▸ Exercise data:
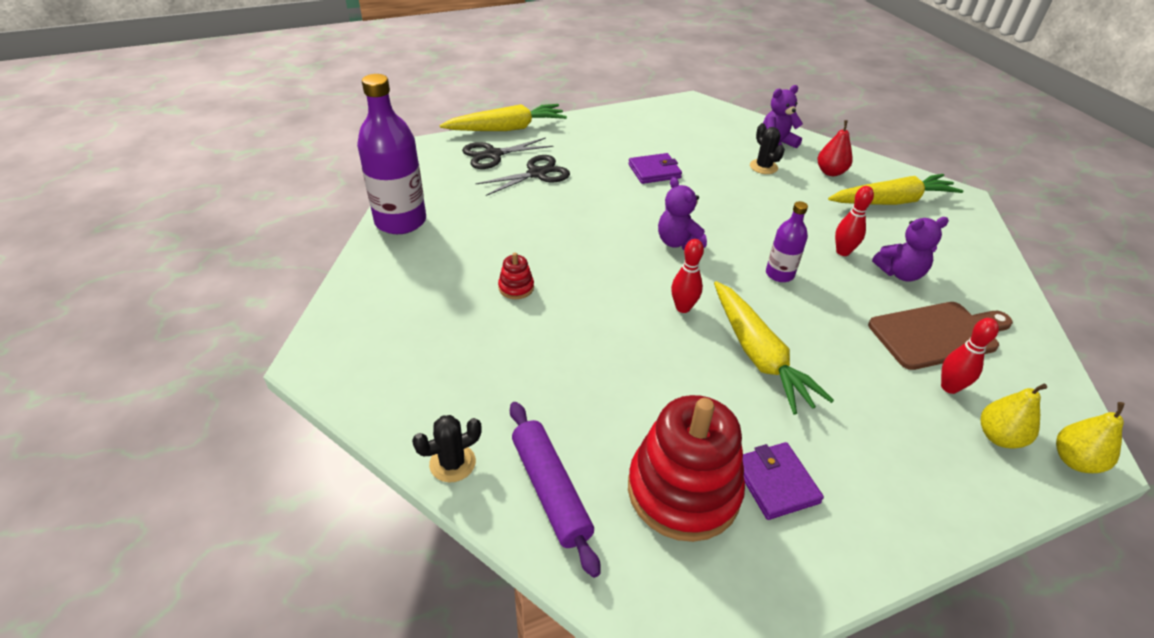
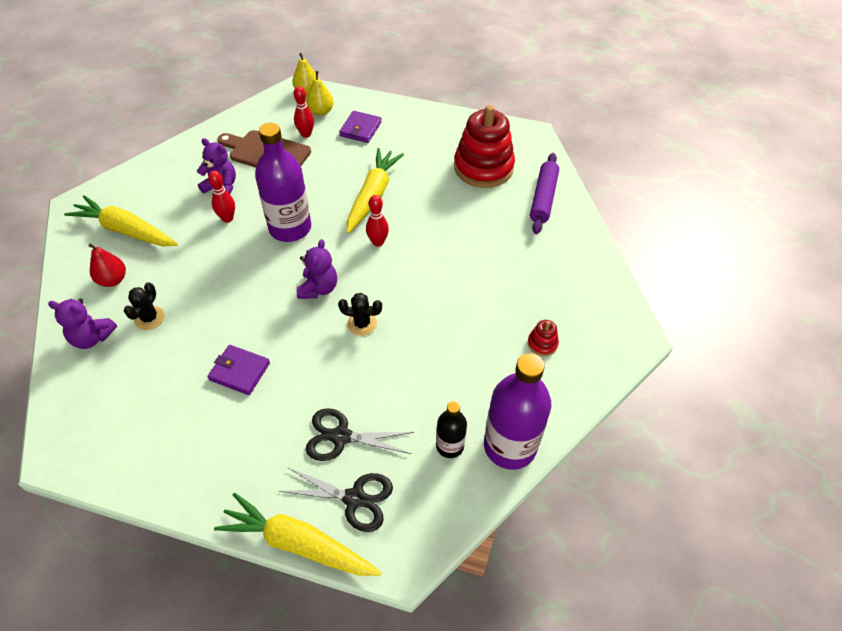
camera: 140 degrees left, 10 degrees up
(450, 202) = (450, 446): none -> black bottle
(452, 463) = (583, 233): black cactus -> black cactus (362, 323)
(516, 287) = (468, 318): red stacking toy -> red stacking toy (542, 344)
(775, 483) = (440, 149): purple wallet -> purple wallet (360, 129)
(779, 274) = (290, 228): purple bottle -> purple bottle, size x1.89

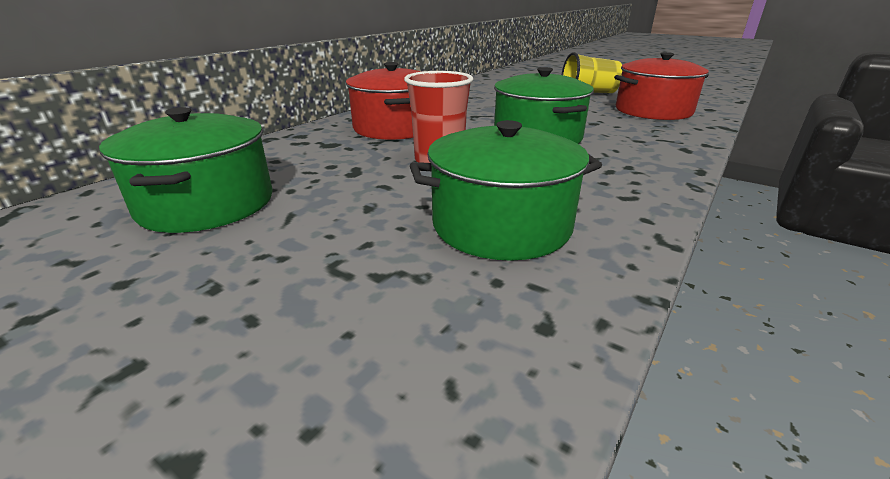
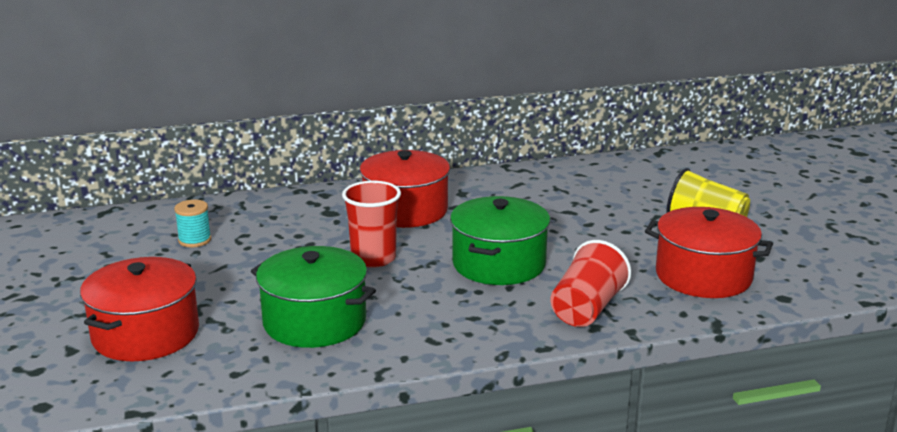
camera: 40 degrees right, 5 degrees down
(207, 204) = (194, 240): green pot -> turquoise spool
(310, 343) = (146, 334): none -> red pot
(653, 142) = (587, 309): none -> red cup

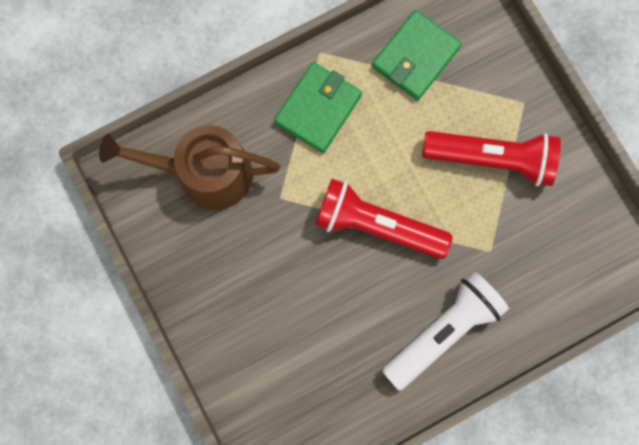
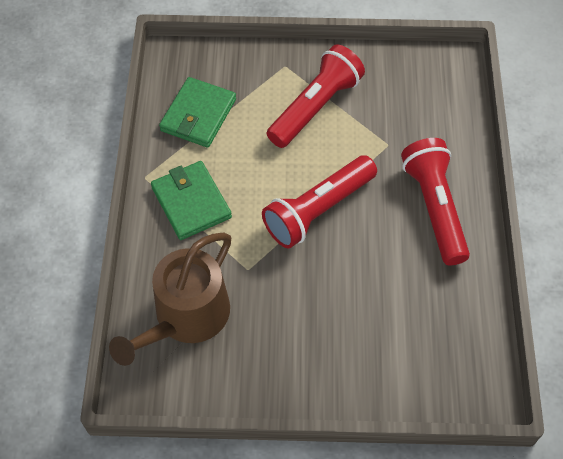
camera: 60 degrees left, 20 degrees down
(415, 57) = (198, 115): green wallet -> green wallet turned 45 degrees clockwise
(443, 331) = (434, 208): white flashlight -> red flashlight

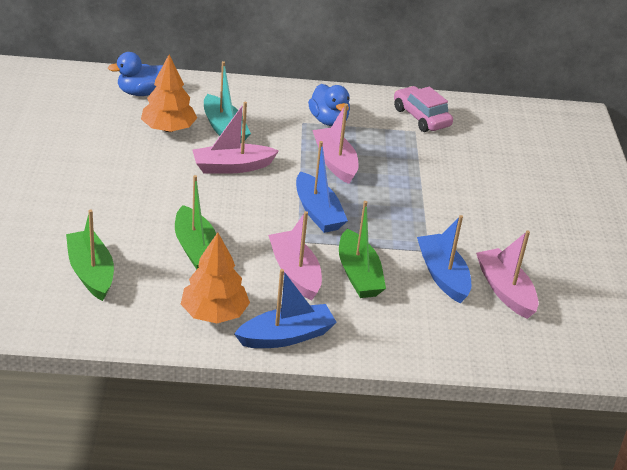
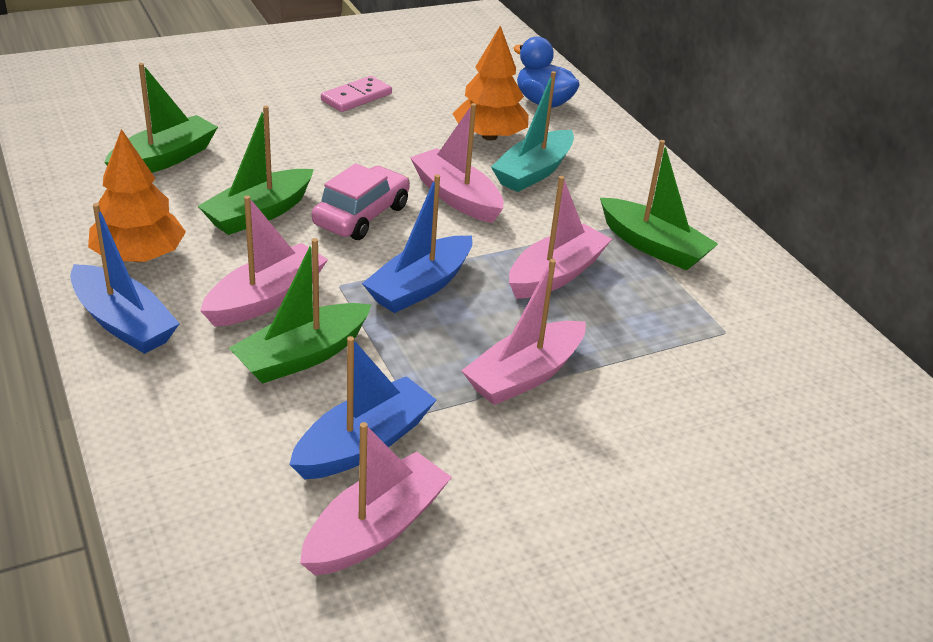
camera: 65 degrees right, 0 degrees up
(70, 163) = (356, 97): none -> pink domino
(329, 121) = (653, 246): blue duck -> green boat
(415, 205) = (524, 375): none -> pink boat
(421, 117) = (773, 330): pink car -> pink car (361, 215)

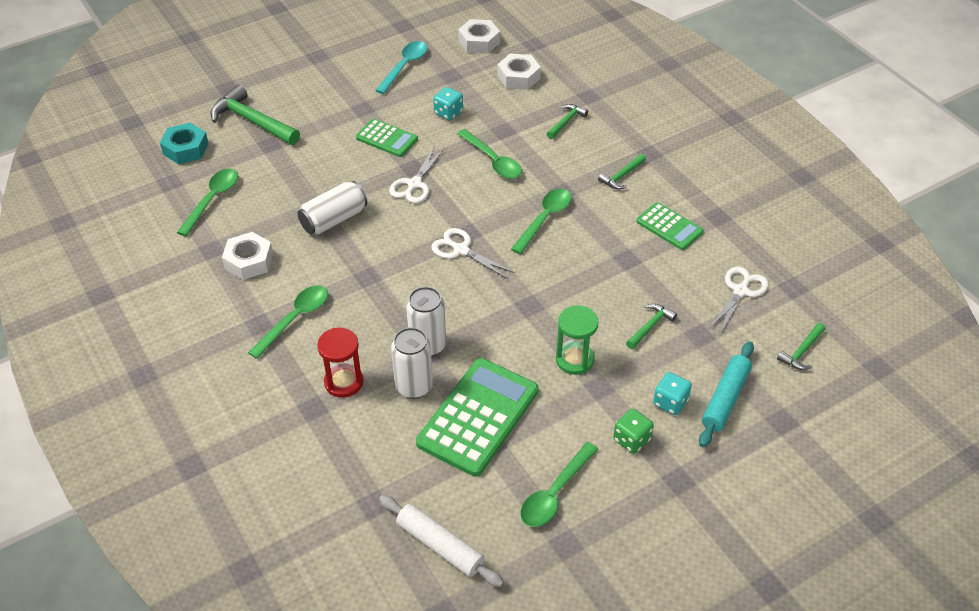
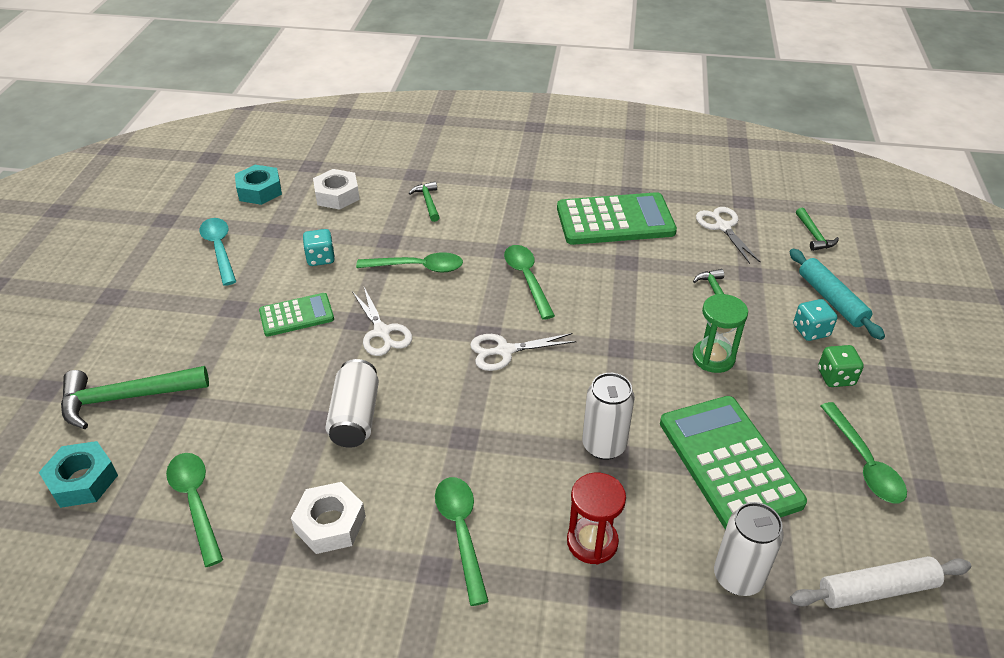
camera: 50 degrees left, 5 degrees down
(414, 386) = (648, 487): white can -> white can (738, 577)
(479, 42) = (260, 191): white nut -> turquoise nut
(621, 176) = (529, 211): green hammer -> none
(669, 227) = (615, 220): green calculator -> green calculator, size x1.80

▸ What you need to do:
Print the records again exactly, pictures excluded.

▸ Solution for this exercise:
camera: 140 degrees left, 10 degrees up
(450, 202) = (450, 446): none -> black bottle
(452, 463) = (583, 233): black cactus -> black cactus (362, 323)
(516, 287) = (468, 318): red stacking toy -> red stacking toy (542, 344)
(775, 483) = (440, 149): purple wallet -> purple wallet (360, 129)
(779, 274) = (290, 228): purple bottle -> purple bottle, size x1.89

camera: 40 degrees right, 5 degrees down
(207, 204) = (194, 240): green pot -> turquoise spool
(310, 343) = (146, 334): none -> red pot
(653, 142) = (587, 309): none -> red cup

camera: 60 degrees left, 20 degrees down
(415, 57) = (198, 115): green wallet -> green wallet turned 45 degrees clockwise
(443, 331) = (434, 208): white flashlight -> red flashlight

camera: 65 degrees right, 0 degrees up
(70, 163) = (356, 97): none -> pink domino
(329, 121) = (653, 246): blue duck -> green boat
(415, 205) = (524, 375): none -> pink boat
(421, 117) = (773, 330): pink car -> pink car (361, 215)

camera: 50 degrees left, 5 degrees down
(414, 386) = (648, 487): white can -> white can (738, 577)
(479, 42) = (260, 191): white nut -> turquoise nut
(621, 176) = (529, 211): green hammer -> none
(669, 227) = (615, 220): green calculator -> green calculator, size x1.80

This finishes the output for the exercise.